» Try it
For each line in the data that includes "degrees", make a copy.

*** Opening of Record excerpts ***

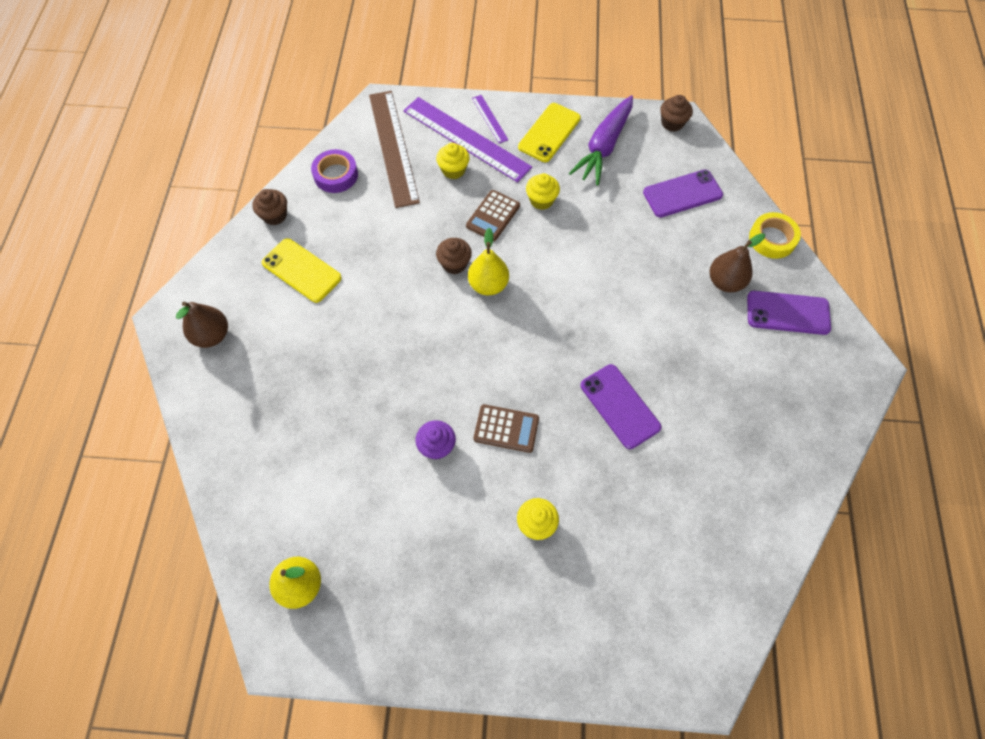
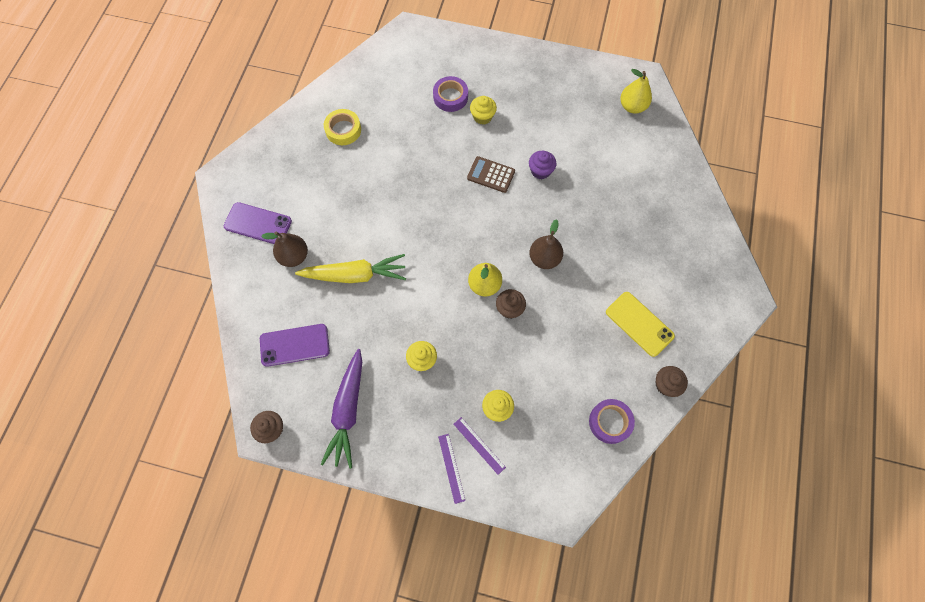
camera: 170 degrees left, 5 degrees up
(212, 335) = (708, 277): brown pear -> brown pear (544, 258)
(393, 147) = (553, 447): brown ruler -> none
(466, 138) = (479, 445): purple ruler -> purple ruler, size x0.45
(493, 216) = (469, 350): brown calculator -> none
(549, 133) = (396, 438): yellow phone -> none
(594, 552) = (450, 97): none -> purple tape
(604, 147) = (348, 411): purple carrot -> purple carrot turned 150 degrees clockwise
(619, 406) = (408, 177): purple phone -> none
(644, 272) = (355, 275): none -> yellow carrot
(772, 239) = (238, 288): yellow tape -> yellow tape (343, 130)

*** Close of Record excerpts ***

» Exercise output
camera: 170 degrees left, 5 degrees up
(604, 147) = (348, 411): purple carrot -> purple carrot turned 150 degrees clockwise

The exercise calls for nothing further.